What you need to do:
Could you give again exactly, and only, the lines from the one holding "(781, 347) = (678, 264): blue" through the end of the data, both ends included, with pictures left out?

Materials provided:
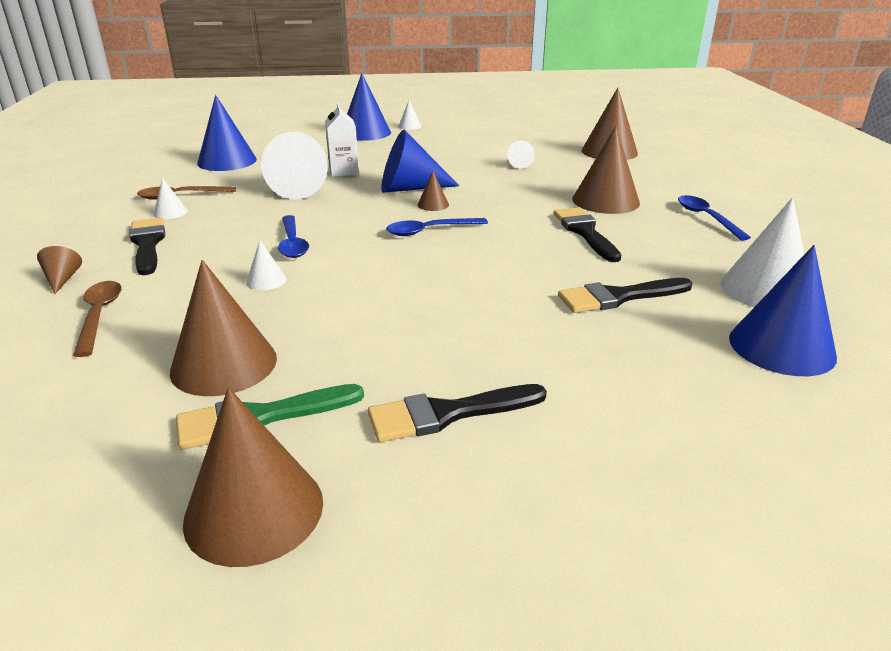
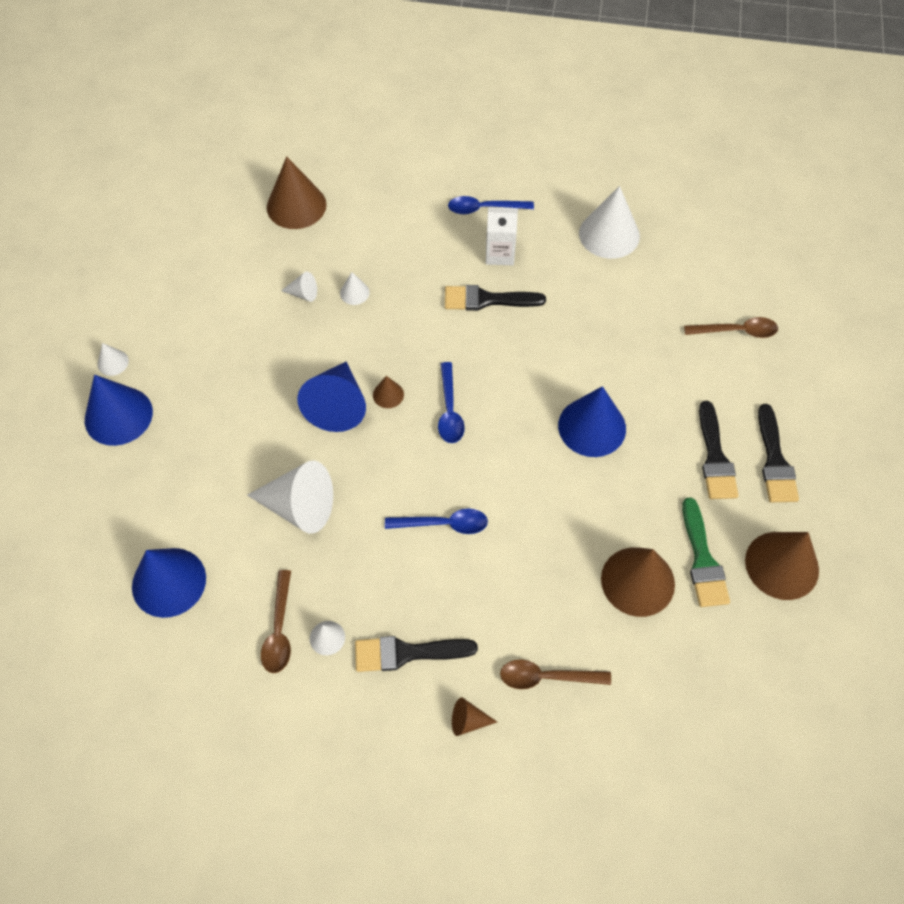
camera: 75 degrees left, 30 degrees up
(266, 280) = (514, 549): white cone -> white cone (354, 292)
(344, 171) = (259, 458): white carton -> white carton (500, 254)
(605, 201) = (425, 260): brown cone -> none
(618, 297) = (599, 320): black brush -> black brush (774, 460)
(711, 416) = (737, 331): none -> brown spoon
(781, 347) = (678, 264): blue cone -> blue cone (592, 427)

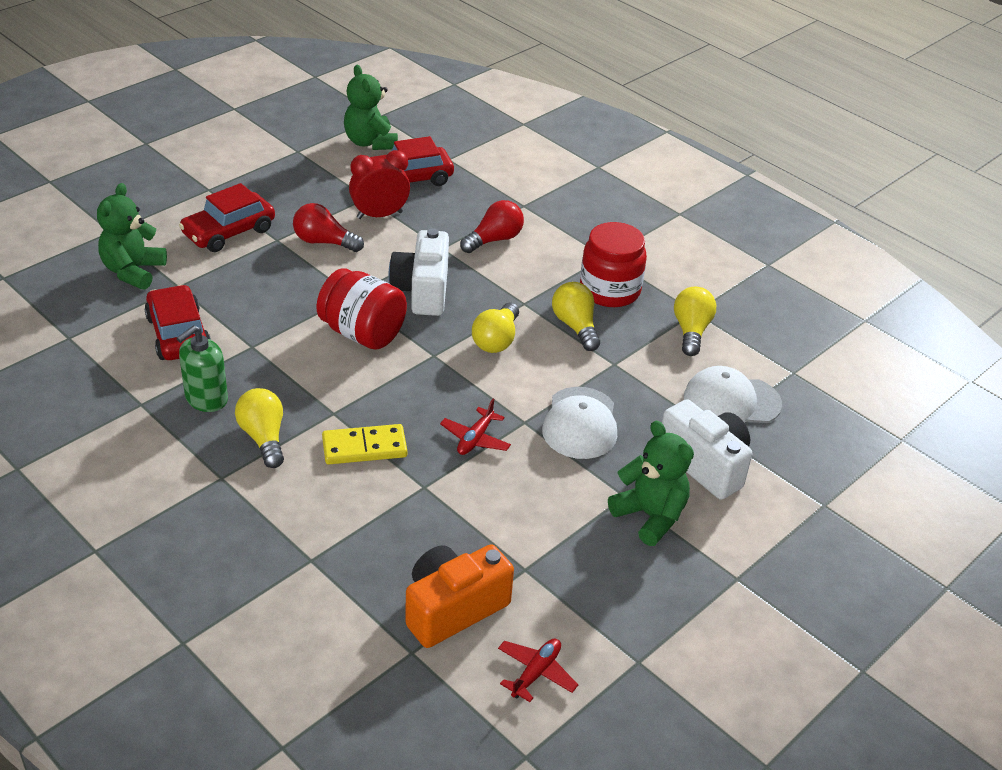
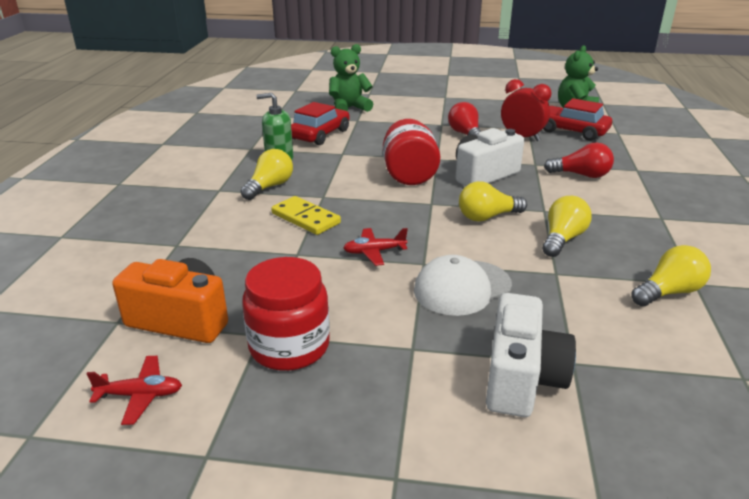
camera: 55 degrees right, 10 degrees down
(228, 232) = (422, 113): red car -> none
(610, 290) = (630, 235): red jar -> red jar (289, 346)
(650, 516) = (407, 374): green teddy bear -> none
(731, 401) = (629, 355): white cap -> none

Expected answer:
(781, 347) = (678, 264): blue cone -> blue cone (592, 427)

camera: 55 degrees right, 10 degrees down
(228, 232) = (422, 113): red car -> none
(610, 290) = (630, 235): red jar -> red jar (289, 346)
(650, 516) = (407, 374): green teddy bear -> none
(731, 401) = (629, 355): white cap -> none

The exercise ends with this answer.